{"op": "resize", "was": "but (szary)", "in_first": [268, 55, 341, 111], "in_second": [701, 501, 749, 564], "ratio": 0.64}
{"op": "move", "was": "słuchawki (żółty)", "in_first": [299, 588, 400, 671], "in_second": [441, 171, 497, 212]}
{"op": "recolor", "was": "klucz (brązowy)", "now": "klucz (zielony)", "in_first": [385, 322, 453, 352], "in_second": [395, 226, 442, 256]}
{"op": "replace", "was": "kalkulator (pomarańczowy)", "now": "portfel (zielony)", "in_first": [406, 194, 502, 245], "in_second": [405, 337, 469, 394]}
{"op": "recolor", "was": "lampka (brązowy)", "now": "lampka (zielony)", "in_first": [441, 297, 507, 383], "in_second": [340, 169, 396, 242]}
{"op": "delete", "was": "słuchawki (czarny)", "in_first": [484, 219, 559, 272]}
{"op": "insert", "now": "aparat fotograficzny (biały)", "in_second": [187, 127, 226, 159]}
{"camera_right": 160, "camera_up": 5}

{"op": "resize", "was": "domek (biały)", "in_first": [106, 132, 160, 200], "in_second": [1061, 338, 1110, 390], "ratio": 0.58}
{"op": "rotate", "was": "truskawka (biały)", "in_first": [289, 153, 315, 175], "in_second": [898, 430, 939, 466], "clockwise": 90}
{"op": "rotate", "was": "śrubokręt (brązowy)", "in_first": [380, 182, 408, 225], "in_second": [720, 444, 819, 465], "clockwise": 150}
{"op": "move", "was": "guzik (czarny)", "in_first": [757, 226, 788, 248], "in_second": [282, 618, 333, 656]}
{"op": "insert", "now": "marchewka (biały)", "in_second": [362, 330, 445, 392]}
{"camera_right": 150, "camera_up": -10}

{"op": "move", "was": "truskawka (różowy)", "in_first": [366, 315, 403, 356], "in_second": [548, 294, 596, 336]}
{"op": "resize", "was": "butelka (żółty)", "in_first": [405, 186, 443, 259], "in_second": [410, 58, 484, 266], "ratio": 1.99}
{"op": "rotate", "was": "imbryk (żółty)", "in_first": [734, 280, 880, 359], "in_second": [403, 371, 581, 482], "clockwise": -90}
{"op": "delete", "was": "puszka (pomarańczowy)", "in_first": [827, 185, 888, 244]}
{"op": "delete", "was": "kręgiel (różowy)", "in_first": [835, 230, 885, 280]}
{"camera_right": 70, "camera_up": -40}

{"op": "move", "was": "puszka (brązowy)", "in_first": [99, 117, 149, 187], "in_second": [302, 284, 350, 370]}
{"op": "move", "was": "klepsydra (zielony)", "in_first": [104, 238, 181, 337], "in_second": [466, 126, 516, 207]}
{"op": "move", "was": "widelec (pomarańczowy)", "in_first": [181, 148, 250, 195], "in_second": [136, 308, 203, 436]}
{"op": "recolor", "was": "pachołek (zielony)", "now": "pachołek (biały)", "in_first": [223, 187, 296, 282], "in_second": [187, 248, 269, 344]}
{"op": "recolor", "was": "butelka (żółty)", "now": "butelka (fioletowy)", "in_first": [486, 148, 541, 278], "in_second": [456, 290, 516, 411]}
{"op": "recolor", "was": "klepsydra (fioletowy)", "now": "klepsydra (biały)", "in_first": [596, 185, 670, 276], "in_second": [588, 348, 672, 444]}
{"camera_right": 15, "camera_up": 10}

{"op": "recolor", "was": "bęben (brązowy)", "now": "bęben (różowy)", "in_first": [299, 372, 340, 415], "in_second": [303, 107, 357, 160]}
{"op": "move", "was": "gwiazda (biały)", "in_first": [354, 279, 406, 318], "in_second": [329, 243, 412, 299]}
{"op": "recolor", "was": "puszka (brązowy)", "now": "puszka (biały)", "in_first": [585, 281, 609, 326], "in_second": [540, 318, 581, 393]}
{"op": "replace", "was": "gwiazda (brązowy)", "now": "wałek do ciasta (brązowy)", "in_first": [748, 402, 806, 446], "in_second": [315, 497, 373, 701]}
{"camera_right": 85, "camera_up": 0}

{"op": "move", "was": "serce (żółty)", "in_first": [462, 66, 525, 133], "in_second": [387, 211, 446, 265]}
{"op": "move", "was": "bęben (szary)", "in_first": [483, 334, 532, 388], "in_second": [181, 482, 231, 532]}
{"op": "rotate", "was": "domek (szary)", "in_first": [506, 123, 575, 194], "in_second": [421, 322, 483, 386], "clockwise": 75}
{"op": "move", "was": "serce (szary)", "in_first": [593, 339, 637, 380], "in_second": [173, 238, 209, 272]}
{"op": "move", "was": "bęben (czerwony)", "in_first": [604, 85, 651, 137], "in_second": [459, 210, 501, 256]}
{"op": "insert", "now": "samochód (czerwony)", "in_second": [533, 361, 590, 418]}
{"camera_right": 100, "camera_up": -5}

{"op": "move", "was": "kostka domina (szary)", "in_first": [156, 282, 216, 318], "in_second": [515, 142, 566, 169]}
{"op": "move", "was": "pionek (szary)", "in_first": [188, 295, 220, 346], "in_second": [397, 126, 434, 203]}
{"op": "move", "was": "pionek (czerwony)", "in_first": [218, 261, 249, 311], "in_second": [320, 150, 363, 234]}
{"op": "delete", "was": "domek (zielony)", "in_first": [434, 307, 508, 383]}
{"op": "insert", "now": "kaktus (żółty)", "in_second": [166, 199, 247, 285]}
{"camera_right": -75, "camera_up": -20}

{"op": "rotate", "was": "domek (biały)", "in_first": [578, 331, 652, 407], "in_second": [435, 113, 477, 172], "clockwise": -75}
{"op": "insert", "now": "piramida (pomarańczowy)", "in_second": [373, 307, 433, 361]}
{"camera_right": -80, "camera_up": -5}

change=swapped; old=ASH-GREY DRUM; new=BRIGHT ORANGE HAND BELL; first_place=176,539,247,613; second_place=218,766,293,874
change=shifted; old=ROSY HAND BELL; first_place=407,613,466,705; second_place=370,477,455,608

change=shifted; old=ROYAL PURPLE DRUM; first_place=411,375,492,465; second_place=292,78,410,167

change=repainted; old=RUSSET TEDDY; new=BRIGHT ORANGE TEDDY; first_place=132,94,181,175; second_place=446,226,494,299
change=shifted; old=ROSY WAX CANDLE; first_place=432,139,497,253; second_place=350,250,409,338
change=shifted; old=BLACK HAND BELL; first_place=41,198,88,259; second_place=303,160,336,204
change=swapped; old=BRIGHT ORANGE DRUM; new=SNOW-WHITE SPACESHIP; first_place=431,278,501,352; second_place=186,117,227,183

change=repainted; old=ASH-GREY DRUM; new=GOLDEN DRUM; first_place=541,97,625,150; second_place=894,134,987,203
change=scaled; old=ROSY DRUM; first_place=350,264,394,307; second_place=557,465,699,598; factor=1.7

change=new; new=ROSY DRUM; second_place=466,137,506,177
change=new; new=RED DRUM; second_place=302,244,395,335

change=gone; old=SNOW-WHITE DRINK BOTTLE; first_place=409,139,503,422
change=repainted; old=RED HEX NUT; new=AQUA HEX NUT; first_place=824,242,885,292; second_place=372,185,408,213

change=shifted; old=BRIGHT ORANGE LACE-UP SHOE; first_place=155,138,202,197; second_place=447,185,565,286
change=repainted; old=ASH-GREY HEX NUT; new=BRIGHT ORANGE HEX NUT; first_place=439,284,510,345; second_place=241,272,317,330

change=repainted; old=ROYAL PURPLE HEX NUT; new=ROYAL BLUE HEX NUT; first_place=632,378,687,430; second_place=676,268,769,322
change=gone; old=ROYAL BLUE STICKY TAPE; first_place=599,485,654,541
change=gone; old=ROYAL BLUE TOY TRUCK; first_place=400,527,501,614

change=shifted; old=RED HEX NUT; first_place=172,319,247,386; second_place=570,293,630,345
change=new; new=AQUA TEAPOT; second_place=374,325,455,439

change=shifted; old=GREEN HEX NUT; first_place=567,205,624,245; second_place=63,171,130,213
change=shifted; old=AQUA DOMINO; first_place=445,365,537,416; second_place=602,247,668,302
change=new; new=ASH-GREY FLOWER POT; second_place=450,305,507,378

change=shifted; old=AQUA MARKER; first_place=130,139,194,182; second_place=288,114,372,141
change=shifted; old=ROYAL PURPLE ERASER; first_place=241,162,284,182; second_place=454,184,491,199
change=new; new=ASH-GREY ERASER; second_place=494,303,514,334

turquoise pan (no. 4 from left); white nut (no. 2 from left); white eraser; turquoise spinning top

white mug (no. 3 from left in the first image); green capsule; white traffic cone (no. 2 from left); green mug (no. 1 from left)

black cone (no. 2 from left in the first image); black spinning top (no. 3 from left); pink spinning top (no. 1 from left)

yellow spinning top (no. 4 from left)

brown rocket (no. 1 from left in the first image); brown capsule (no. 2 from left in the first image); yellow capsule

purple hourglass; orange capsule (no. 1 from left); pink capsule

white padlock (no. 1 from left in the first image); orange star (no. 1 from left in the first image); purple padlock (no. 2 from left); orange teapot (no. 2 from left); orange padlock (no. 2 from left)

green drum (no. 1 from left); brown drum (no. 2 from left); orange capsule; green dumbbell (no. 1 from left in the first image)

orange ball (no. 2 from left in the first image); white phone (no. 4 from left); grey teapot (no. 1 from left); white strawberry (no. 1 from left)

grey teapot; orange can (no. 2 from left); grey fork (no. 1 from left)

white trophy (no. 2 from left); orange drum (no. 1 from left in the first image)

□ □ □ □

▸ **Work required**
Look through the listing above and copy each line where the string "słuchawki" occurs.

▸ **Task result**
{"op": "move", "was": "słuchawki (żółty)", "in_first": [299, 588, 400, 671], "in_second": [441, 171, 497, 212]}
{"op": "delete", "was": "słuchawki (czarny)", "in_first": [484, 219, 559, 272]}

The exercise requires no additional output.